(Coordinate-based change data)
○ ○ ○ ○ ○

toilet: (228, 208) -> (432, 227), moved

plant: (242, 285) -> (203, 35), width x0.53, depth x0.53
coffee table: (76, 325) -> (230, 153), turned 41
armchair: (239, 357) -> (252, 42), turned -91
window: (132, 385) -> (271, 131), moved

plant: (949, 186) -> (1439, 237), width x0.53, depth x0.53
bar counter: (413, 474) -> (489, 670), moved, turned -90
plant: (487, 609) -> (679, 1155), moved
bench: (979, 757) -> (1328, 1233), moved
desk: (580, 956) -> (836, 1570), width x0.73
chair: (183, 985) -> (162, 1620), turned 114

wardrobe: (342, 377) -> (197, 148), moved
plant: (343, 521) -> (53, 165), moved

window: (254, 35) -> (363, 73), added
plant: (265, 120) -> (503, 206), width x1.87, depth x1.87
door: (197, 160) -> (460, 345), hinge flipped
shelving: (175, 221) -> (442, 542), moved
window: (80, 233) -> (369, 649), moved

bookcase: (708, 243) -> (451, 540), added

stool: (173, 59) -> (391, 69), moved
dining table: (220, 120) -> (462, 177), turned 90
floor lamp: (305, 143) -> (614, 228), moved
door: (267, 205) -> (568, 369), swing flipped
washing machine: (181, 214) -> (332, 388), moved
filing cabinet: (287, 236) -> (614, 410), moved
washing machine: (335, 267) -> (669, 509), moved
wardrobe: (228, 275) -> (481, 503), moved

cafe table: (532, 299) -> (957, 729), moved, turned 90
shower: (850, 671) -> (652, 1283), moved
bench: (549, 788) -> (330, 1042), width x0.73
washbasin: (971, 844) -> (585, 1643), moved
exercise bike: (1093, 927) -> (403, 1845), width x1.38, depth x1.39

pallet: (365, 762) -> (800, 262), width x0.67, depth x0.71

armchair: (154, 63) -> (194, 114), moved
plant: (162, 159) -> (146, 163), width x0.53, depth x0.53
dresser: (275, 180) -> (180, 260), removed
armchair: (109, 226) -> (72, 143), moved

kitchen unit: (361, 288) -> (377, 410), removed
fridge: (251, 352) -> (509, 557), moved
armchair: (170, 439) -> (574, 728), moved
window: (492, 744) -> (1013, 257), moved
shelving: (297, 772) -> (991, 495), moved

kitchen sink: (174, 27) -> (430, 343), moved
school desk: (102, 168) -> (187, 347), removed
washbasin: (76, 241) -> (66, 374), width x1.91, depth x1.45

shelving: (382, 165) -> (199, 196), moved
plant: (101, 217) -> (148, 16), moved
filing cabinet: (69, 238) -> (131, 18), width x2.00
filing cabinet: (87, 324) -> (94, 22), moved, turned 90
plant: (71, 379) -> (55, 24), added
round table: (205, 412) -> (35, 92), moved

○ ○ ○ ○ ○

> _Work to be completed_:
In the lines above, locate the string "flipped". Copy every line where it occurs.

> _Task result_:
door: (197, 160) -> (460, 345), hinge flipped
door: (267, 205) -> (568, 369), swing flipped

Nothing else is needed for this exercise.